Spatial question entries:
---

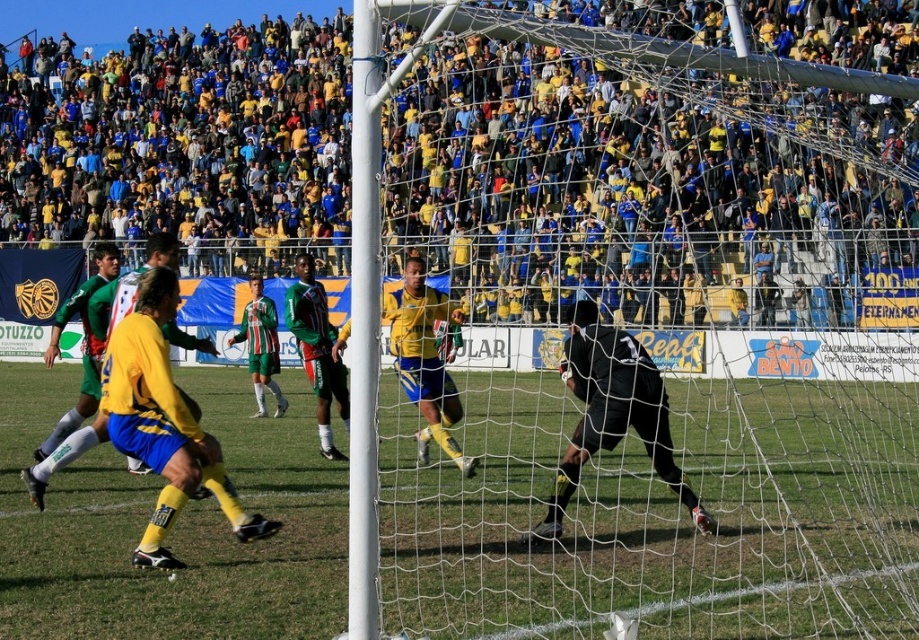
Based on the photo, is black matte/goalkeeper at center taller than green striped jersey at center?

Yes, black matte/goalkeeper at center is taller than green striped jersey at center.

Consider the image. Is black matte/goalkeeper at center below green striped jersey at center?

Incorrect, black matte/goalkeeper at center is not positioned below green striped jersey at center.

Is point (607, 356) behind point (263, 412)?

No.

Find the location of a particular element. black matte/goalkeeper at center is located at coordinates click(611, 412).

Can you confirm if yellow/yellowish fabric at upper center is shorter than green striped jersey at center?

No, yellow/yellowish fabric at upper center is not shorter than green striped jersey at center.

Is yellow/yellowish fabric at upper center wider than green striped jersey at center?

Correct, the width of yellow/yellowish fabric at upper center exceeds that of green striped jersey at center.

Which is in front, point (681, 244) or point (257, 413)?

Point (257, 413) is in front.

The width and height of the screenshot is (919, 640). I want to click on yellow/yellowish fabric at upper center, so click(506, 154).

Does yellow/yellowish fabric at upper center appear on the right side of green grass football field at center?

A: No, yellow/yellowish fabric at upper center is not to the right of green grass football field at center.

How much distance is there between yellow/yellowish fabric at upper center and green grass football field at center?

They are 33.16 feet apart.

Is point (759, 138) closer to viewer compared to point (234, 374)?

No, it is not.

Locate an element on the screen. The width and height of the screenshot is (919, 640). yellow/yellowish fabric at upper center is located at coordinates (506, 154).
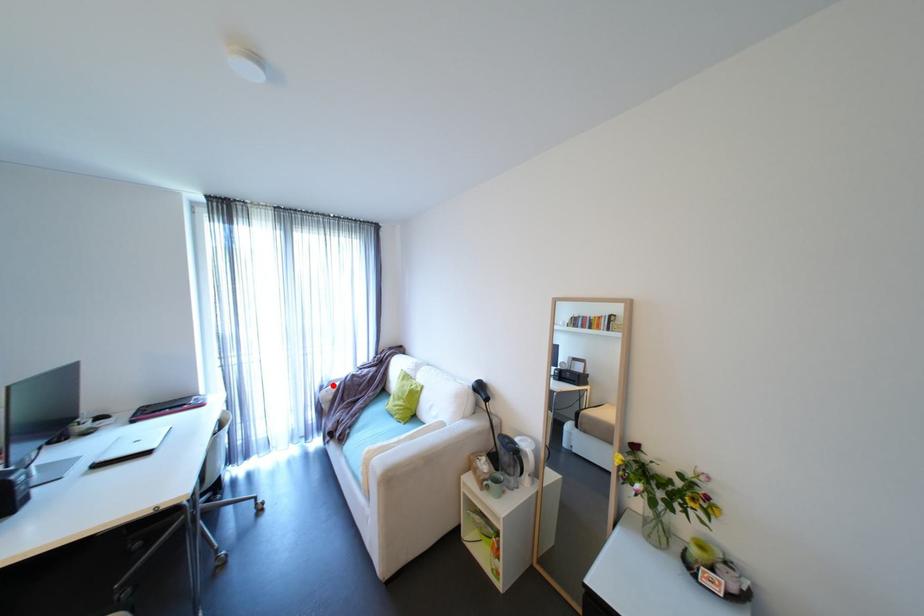
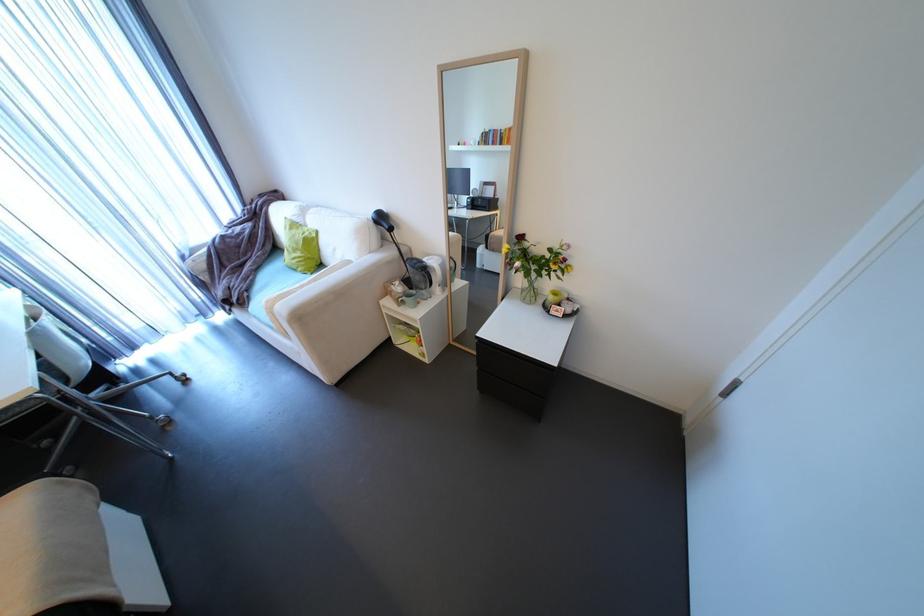
In the second image, find the point that corresponds to the highlighted location in the first image.

(195, 254)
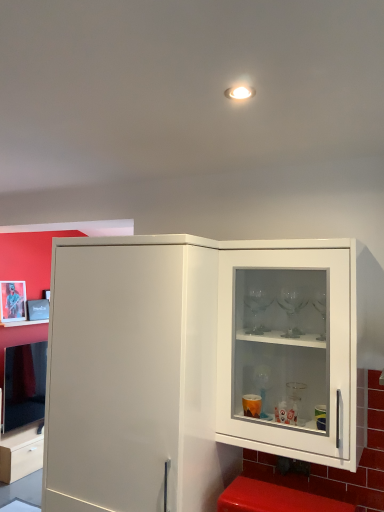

---

Copy every line of the entries above word for word, omitting the pictures.

Based on the photo, is black matte/goalkeeper at center taller than green striped jersey at center?

Yes, black matte/goalkeeper at center is taller than green striped jersey at center.

Consider the image. Is black matte/goalkeeper at center below green striped jersey at center?

Incorrect, black matte/goalkeeper at center is not positioned below green striped jersey at center.

Is point (607, 356) behind point (263, 412)?

No.

Find the location of a particular element. black matte/goalkeeper at center is located at coordinates click(611, 412).

Can you confirm if yellow/yellowish fabric at upper center is shorter than green striped jersey at center?

No, yellow/yellowish fabric at upper center is not shorter than green striped jersey at center.

Is yellow/yellowish fabric at upper center wider than green striped jersey at center?

Correct, the width of yellow/yellowish fabric at upper center exceeds that of green striped jersey at center.

Which is in front, point (681, 244) or point (257, 413)?

Point (257, 413) is in front.

The width and height of the screenshot is (919, 640). I want to click on yellow/yellowish fabric at upper center, so click(506, 154).

Does yellow/yellowish fabric at upper center appear on the right side of green grass football field at center?

A: No, yellow/yellowish fabric at upper center is not to the right of green grass football field at center.

How much distance is there between yellow/yellowish fabric at upper center and green grass football field at center?

They are 33.16 feet apart.

Is point (759, 138) closer to viewer compared to point (234, 374)?

No, it is not.

Locate an element on the screen. The width and height of the screenshot is (919, 640). yellow/yellowish fabric at upper center is located at coordinates (506, 154).
In the second image, find the point that corresponds to the highlighted location in the first image.

(195, 254)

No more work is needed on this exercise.